Object change descriptions
┌────────
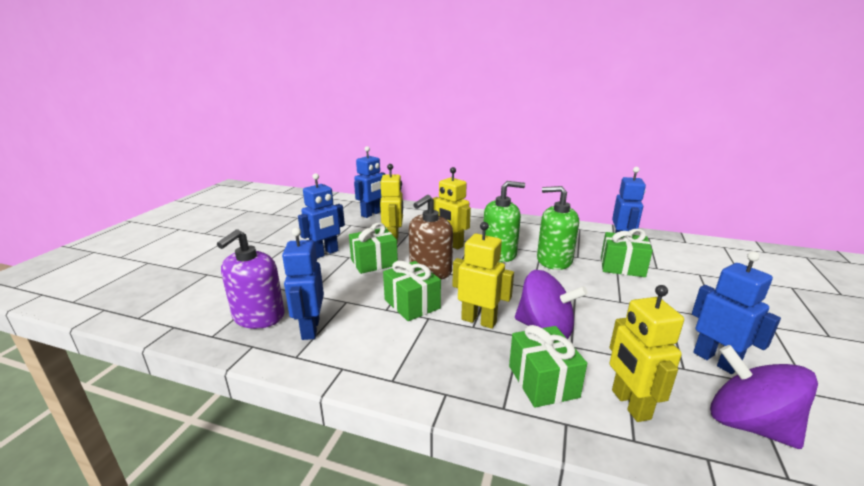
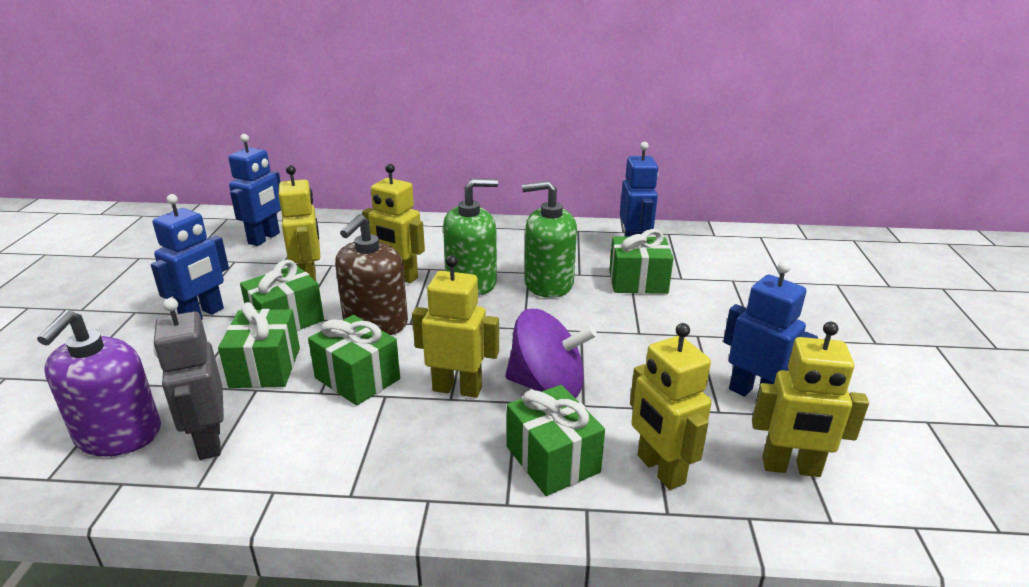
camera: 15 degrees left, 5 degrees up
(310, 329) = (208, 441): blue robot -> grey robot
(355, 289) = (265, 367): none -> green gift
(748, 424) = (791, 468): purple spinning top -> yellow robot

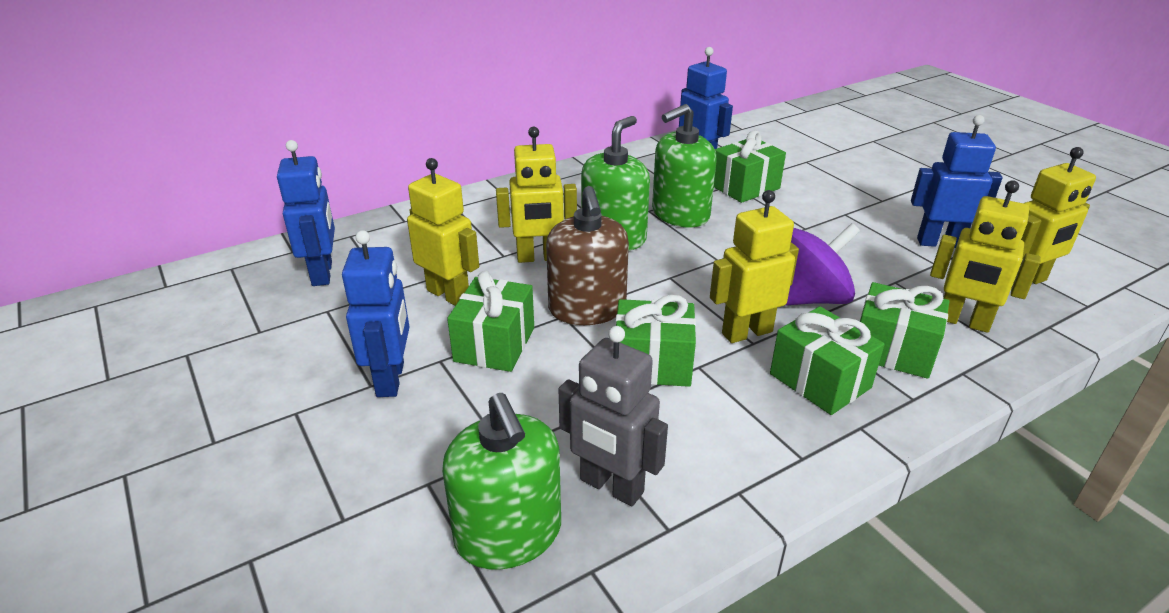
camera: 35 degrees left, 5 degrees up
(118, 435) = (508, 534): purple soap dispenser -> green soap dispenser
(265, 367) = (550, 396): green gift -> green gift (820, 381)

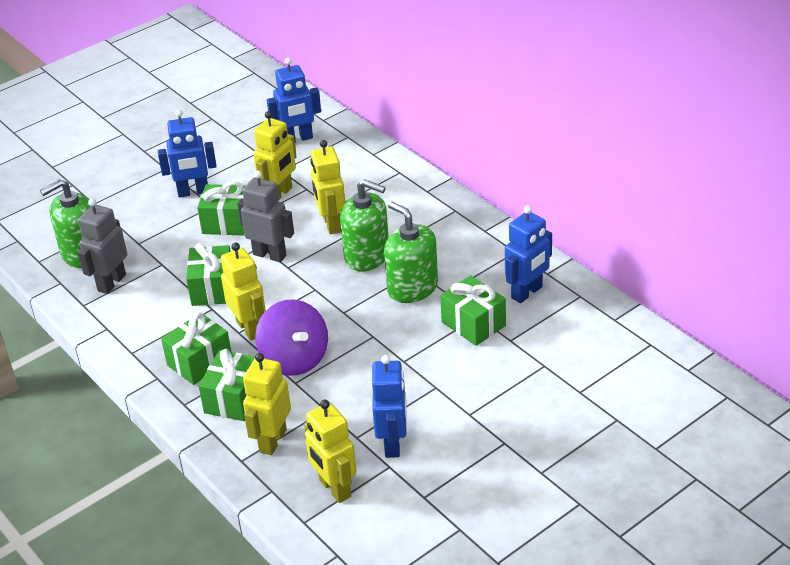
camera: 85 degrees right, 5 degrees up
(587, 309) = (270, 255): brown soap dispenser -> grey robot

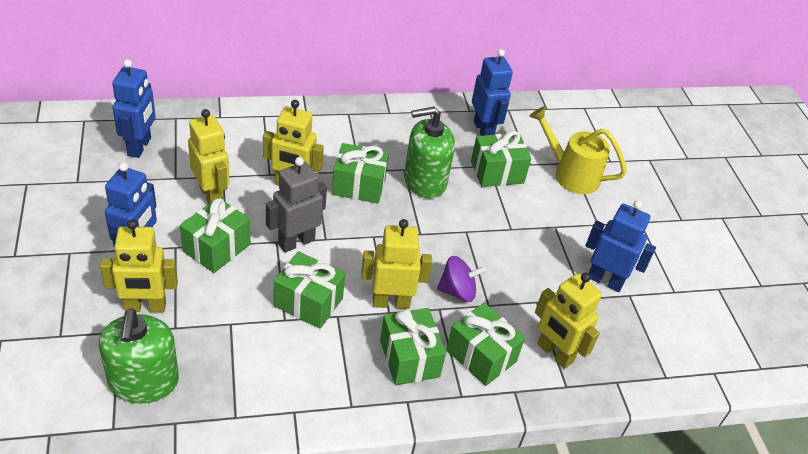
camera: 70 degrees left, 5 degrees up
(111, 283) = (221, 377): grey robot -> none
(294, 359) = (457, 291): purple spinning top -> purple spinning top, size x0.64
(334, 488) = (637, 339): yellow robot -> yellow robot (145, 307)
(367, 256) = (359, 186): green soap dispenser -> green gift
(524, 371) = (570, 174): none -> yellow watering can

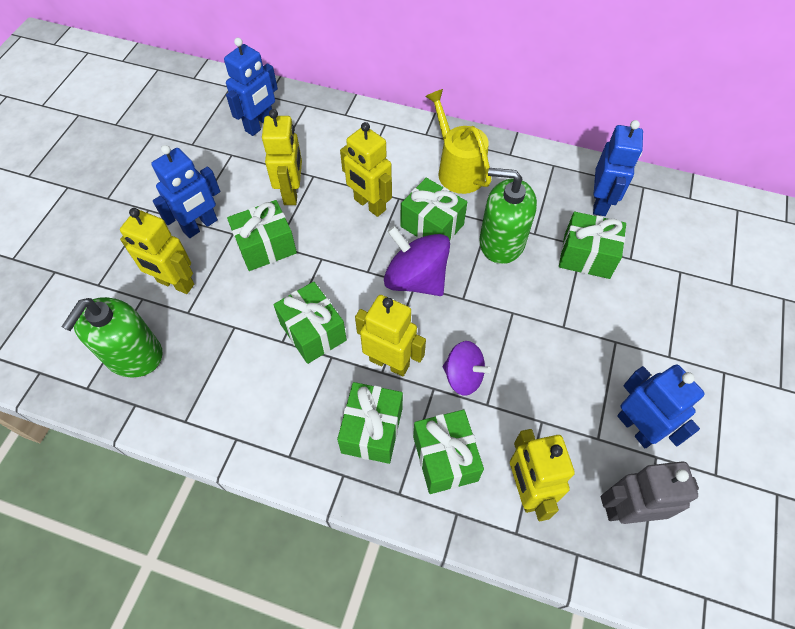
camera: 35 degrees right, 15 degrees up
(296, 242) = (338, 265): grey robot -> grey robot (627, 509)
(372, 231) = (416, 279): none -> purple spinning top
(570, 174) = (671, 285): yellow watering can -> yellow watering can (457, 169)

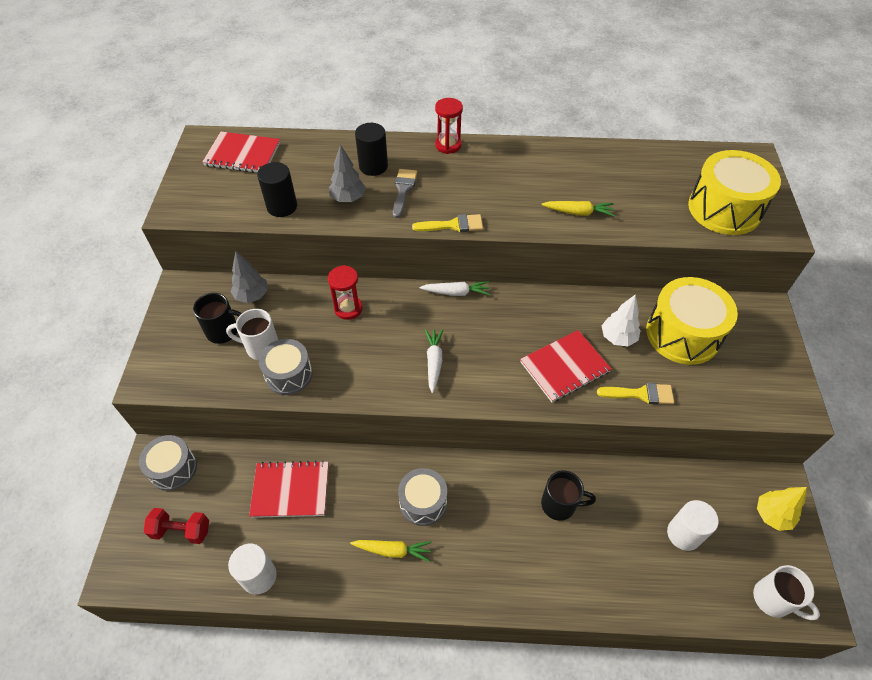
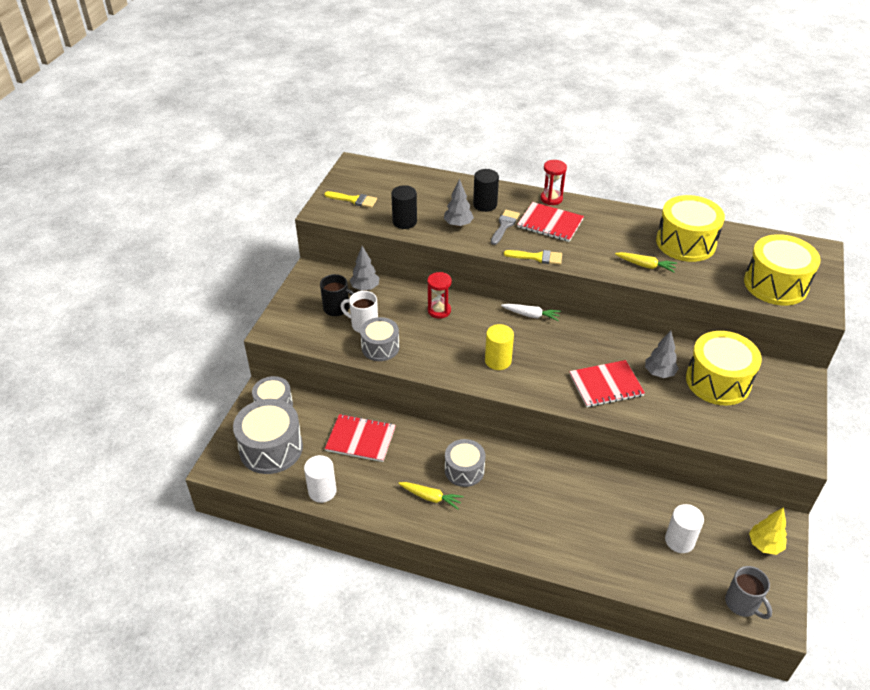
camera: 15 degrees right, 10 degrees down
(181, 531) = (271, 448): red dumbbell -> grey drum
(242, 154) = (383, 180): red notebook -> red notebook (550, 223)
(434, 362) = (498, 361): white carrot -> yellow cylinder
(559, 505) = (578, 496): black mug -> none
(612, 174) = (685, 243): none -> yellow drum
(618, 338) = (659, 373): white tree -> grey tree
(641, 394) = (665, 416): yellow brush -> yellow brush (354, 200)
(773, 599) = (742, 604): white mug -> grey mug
└────────
* [Task description] All lines from the beginning of the entries above to the line containing "(334, 488) = (637, 339): yellow", inclusive, should be printed exactly, apart from the pictures.

* [Task output]
camera: 15 degrees left, 5 degrees up
(310, 329) = (208, 441): blue robot -> grey robot
(355, 289) = (265, 367): none -> green gift
(748, 424) = (791, 468): purple spinning top -> yellow robot

camera: 35 degrees left, 5 degrees up
(118, 435) = (508, 534): purple soap dispenser -> green soap dispenser
(265, 367) = (550, 396): green gift -> green gift (820, 381)

camera: 85 degrees right, 5 degrees up
(587, 309) = (270, 255): brown soap dispenser -> grey robot

camera: 70 degrees left, 5 degrees up
(111, 283) = (221, 377): grey robot -> none
(294, 359) = (457, 291): purple spinning top -> purple spinning top, size x0.64
(334, 488) = (637, 339): yellow robot -> yellow robot (145, 307)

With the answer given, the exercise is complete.